● **Activity**:
Your answer should hold only the lines from the one containing "purple brick J5:J6" through the last line below, copied exactly; pictures stay out.

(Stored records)
((

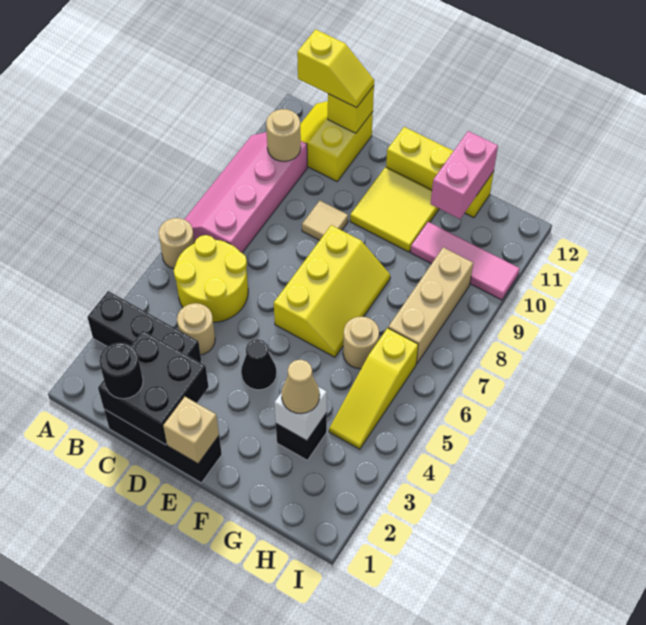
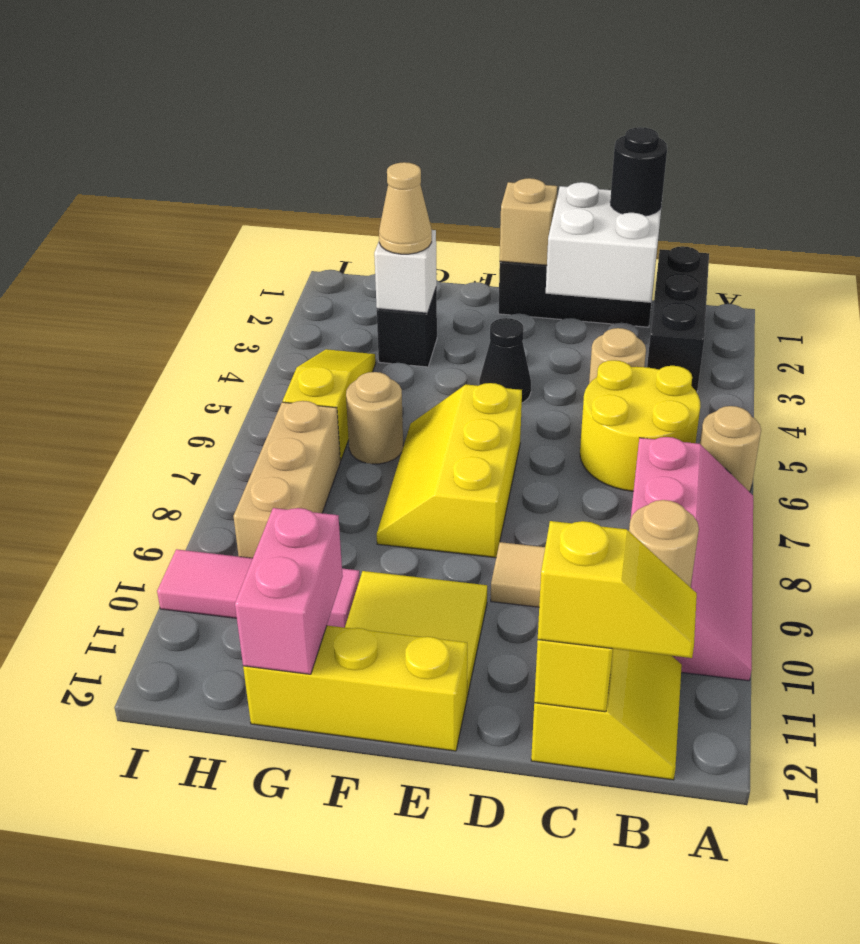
black brick A3:C3 level 1 -> black brick B1:B3 level 1
yellow slope B12:C12 level 3 top B -> yellow slope B12:C12 level 3 top C
black brick C1:D2 level 2 -> white brick C1:D2 level 2

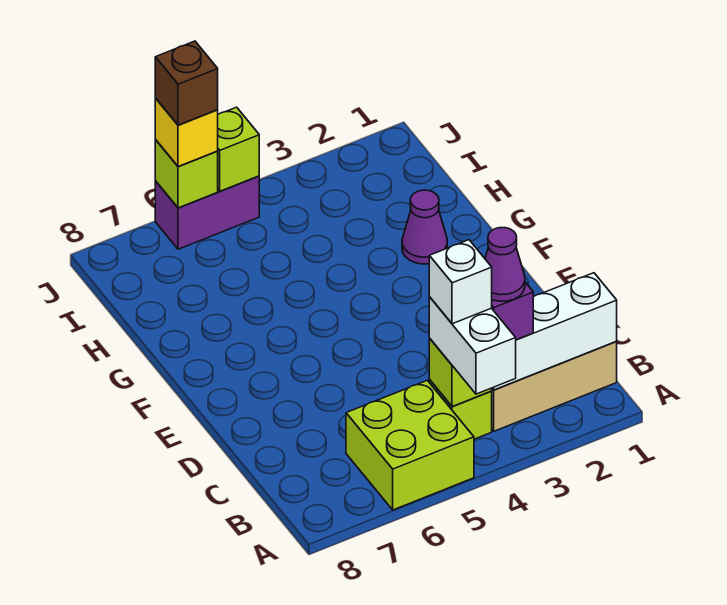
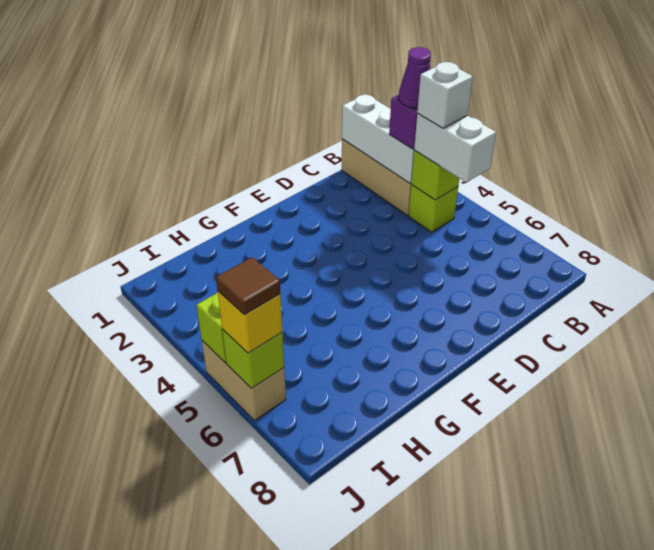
white brick A4:B4 level 3 -> white brick B4:B5 level 3
lime brick A5:B6 level 1 -> none
purple cone G2 level 1 -> none
purple brick J5:J6 level 1 -> tan brick J5:J6 level 1
brown brick J6 level 4 -> brown tile J6 level 4

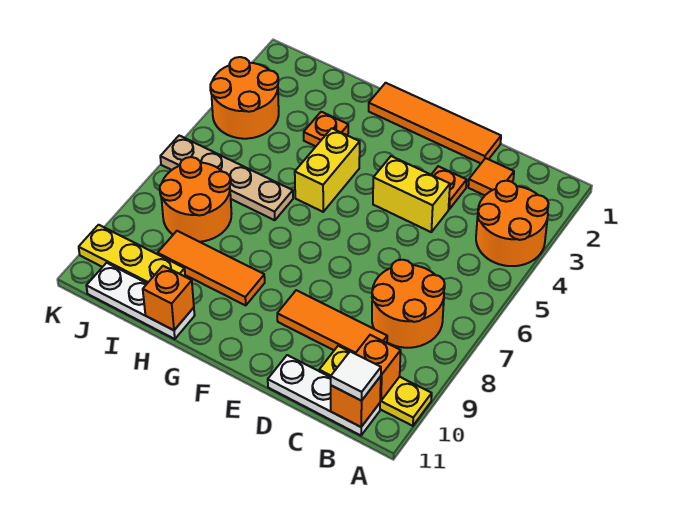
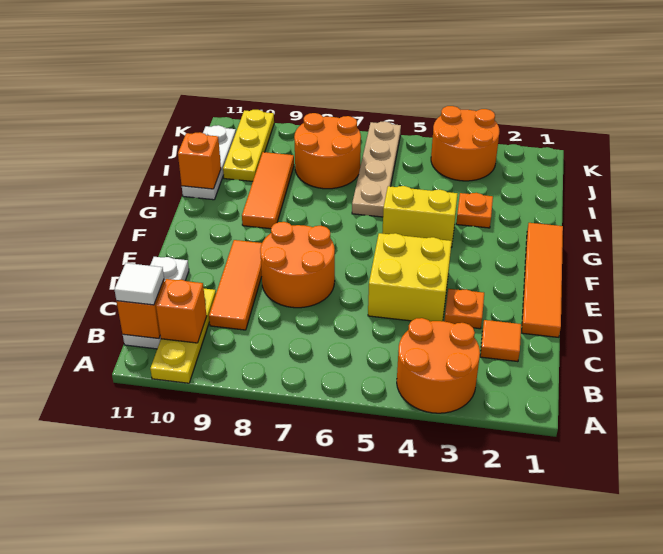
orange round brick B7:C8 level 1 -> orange round brick D7:E8 level 1
yellow brick D4:E4 level 1 -> yellow brick D4:E5 level 1

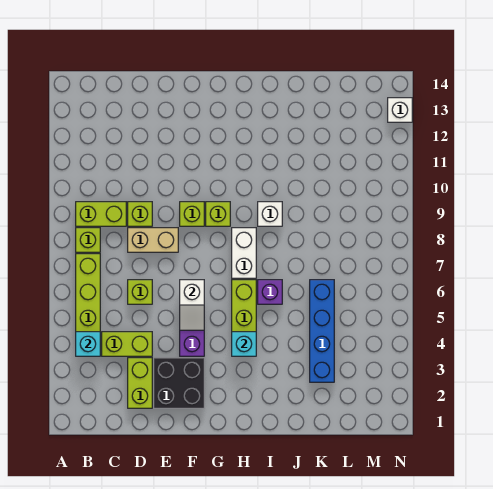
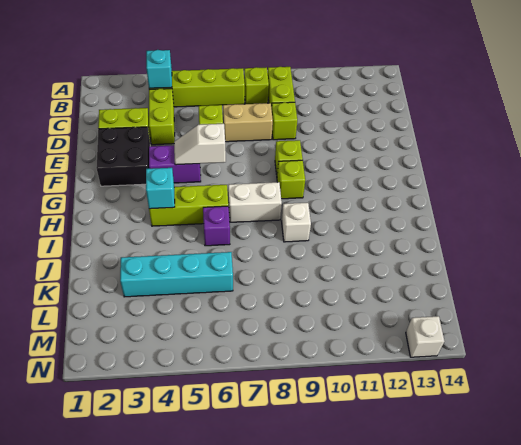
tan brick D8:E8 level 1 -> tan brick D7:D8 level 1
blue brick K3:K6 level 1 -> cyan brick K3:K6 level 1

))

● **Task answer**:
purple brick J5:J6 level 1 -> tan brick J5:J6 level 1
brown brick J6 level 4 -> brown tile J6 level 4

orange round brick B7:C8 level 1 -> orange round brick D7:E8 level 1
yellow brick D4:E4 level 1 -> yellow brick D4:E5 level 1

tan brick D8:E8 level 1 -> tan brick D7:D8 level 1
blue brick K3:K6 level 1 -> cyan brick K3:K6 level 1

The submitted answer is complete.